WHAT YOU SHOULD DO -
Leave the pictures behind and reproduce every line of the listing exactly.

DATA SEGMENT -
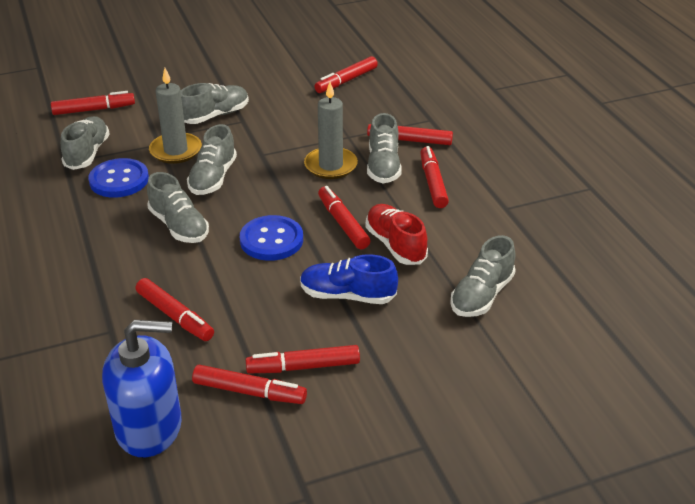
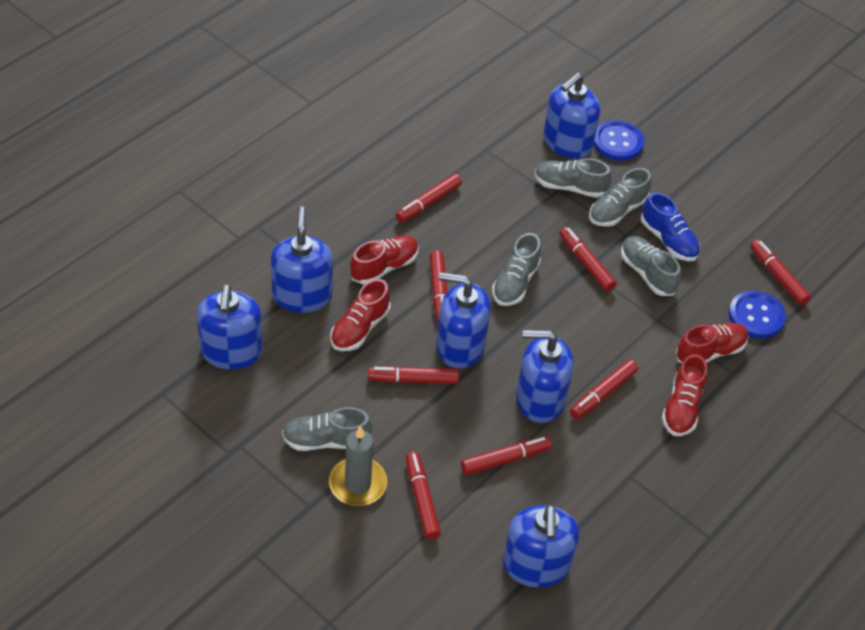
blue soap dispenser: 1 -> 6
grey candle: 2 -> 1
grey shoe: 6 -> 5
red shoe: 1 -> 4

EXERCISE OUTPUT -
blue soap dispenser: 1 -> 6
grey candle: 2 -> 1
grey shoe: 6 -> 5
red shoe: 1 -> 4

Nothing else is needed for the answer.